> Requirement
Skip the pictures. Give all the data again exactly.

> Working data
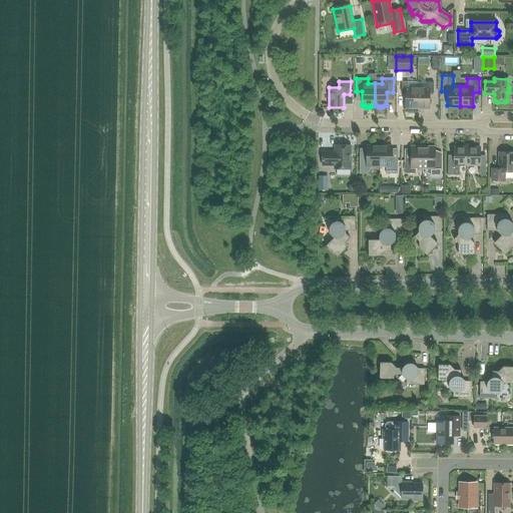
[(417,108),(417,88),(408,88),(408,81),(402,81),(401,94),(405,94),(405,108),(417,108)]
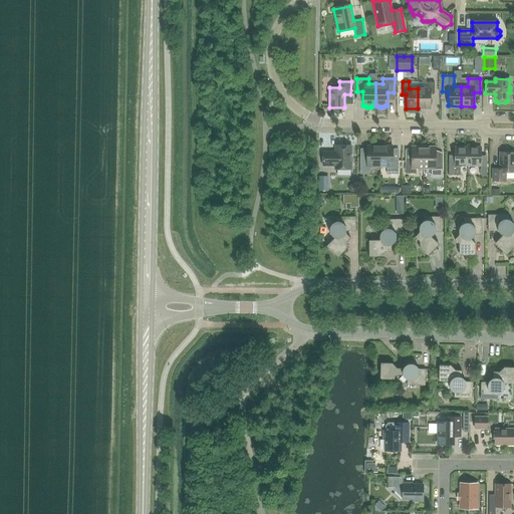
[(418,88),(418,108),(430,108),(430,94),(433,94),(434,93),(435,82),(428,82),(428,88),(418,88)]
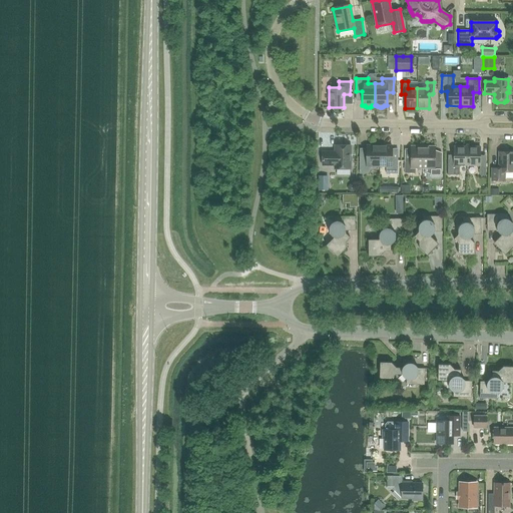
[(351,169),(351,145),(335,145),(335,151),(322,151),(322,165),(335,165),(335,169),(351,169)]
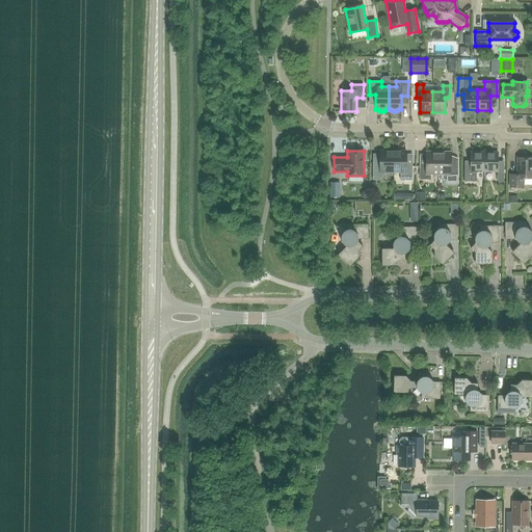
[(394,173),(394,151),(380,151),(380,157),(378,159),(373,159),(373,180),(381,180),(386,173),(394,173)]
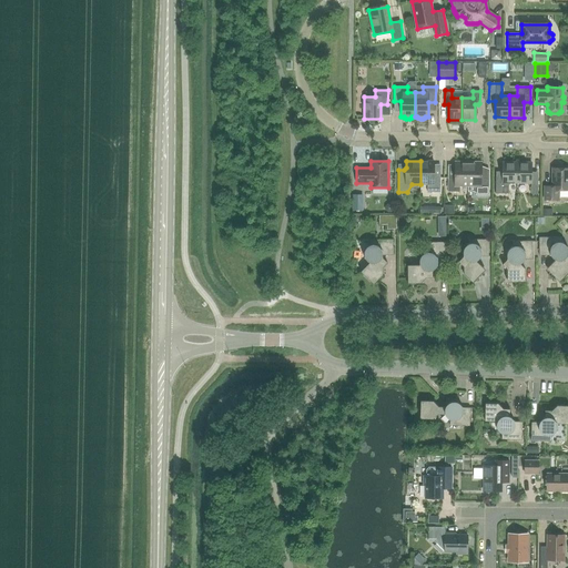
[(421,161),(421,184),(427,184),(427,192),(440,192),(440,176),(434,176),(434,161),(421,161)]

> Solution for this task
[(417,108),(417,88),(408,88),(408,81),(402,81),(401,94),(405,94),(405,108),(417,108)]
[(418,88),(418,108),(430,108),(430,94),(433,94),(434,93),(435,82),(428,82),(428,88),(418,88)]
[(351,169),(351,145),(335,145),(335,151),(322,151),(322,165),(335,165),(335,169),(351,169)]
[(394,173),(394,151),(380,151),(380,157),(378,159),(373,159),(373,180),(381,180),(386,173),(394,173)]
[(421,161),(421,184),(427,184),(427,192),(440,192),(440,176),(434,176),(434,161),(421,161)]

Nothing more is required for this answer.